*PROMPT*: Print out each record, keeping it identical to the original.

*PROVIDED DATA*:
Start of Block

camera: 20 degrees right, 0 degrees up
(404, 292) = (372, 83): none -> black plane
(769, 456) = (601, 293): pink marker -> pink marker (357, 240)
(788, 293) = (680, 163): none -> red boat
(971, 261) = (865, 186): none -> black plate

End of Block

*OUTPUT BELOW*:
camera: 20 degrees right, 0 degrees up
(404, 292) = (372, 83): none -> black plane
(769, 456) = (601, 293): pink marker -> pink marker (357, 240)
(788, 293) = (680, 163): none -> red boat
(971, 261) = (865, 186): none -> black plate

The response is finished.